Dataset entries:
--------

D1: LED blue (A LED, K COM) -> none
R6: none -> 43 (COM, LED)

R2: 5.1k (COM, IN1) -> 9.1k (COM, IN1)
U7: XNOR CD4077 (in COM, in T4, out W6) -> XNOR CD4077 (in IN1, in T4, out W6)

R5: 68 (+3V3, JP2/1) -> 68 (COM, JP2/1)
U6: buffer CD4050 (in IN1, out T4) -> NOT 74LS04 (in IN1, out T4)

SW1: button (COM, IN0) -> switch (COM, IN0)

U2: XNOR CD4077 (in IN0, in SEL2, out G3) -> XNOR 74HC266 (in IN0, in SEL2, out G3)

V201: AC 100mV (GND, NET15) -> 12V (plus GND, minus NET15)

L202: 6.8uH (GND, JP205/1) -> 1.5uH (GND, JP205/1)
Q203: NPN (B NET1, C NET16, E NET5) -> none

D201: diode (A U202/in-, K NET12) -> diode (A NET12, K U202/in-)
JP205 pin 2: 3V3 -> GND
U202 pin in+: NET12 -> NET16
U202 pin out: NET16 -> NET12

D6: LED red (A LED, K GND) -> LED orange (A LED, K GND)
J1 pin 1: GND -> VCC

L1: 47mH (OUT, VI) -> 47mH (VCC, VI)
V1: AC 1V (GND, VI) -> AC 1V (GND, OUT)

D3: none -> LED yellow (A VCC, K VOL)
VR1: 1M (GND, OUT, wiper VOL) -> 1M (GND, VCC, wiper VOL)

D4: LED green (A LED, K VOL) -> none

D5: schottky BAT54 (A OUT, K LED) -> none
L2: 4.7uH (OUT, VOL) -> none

--------

# PROBLEM REQUIREMENTS:
Those lines above that contain the string "none" should be returned.

# REPLY:
D1: LED blue (A LED, K COM) -> none
R6: none -> 43 (COM, LED)
Q203: NPN (B NET1, C NET16, E NET5) -> none
D3: none -> LED yellow (A VCC, K VOL)
D4: LED green (A LED, K VOL) -> none
D5: schottky BAT54 (A OUT, K LED) -> none
L2: 4.7uH (OUT, VOL) -> none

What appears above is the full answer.